***** EXERCISE DATA *****

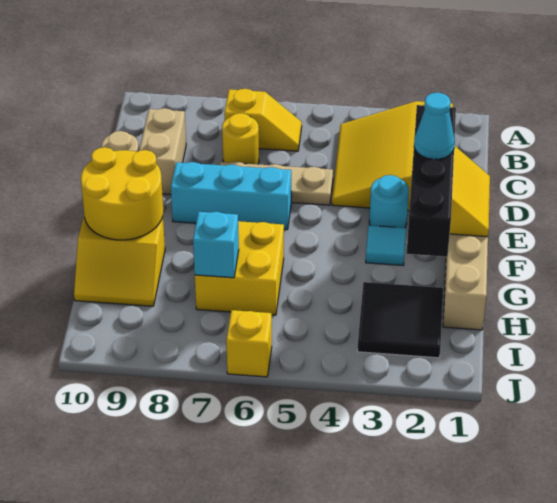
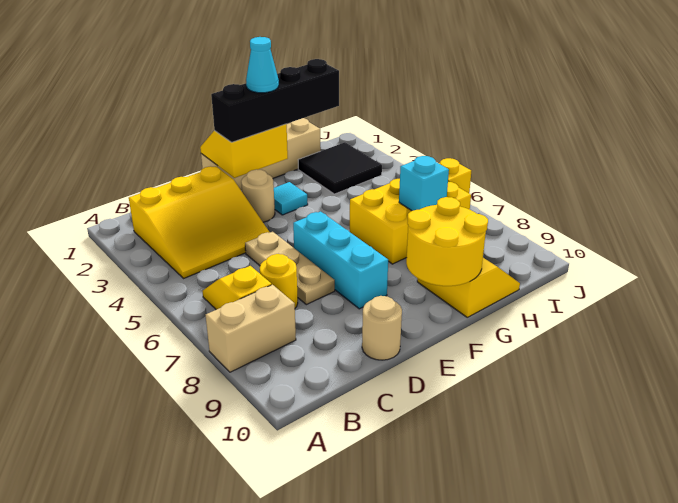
tan brick C9:D9 level 1 -> tan brick A8:B8 level 1
cyan round brick E3 level 1 -> tan round brick E3 level 1
yellow brick G6:H7 level 1 -> yellow brick G6:I7 level 1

*****

** EXERCISE DESCRIPTION **
Only the line that contains "cyan round brick" and the lines after it, through the end of the data above, are to be repeated exactly.

** TASK SOLUTION **
cyan round brick E3 level 1 -> tan round brick E3 level 1
yellow brick G6:H7 level 1 -> yellow brick G6:I7 level 1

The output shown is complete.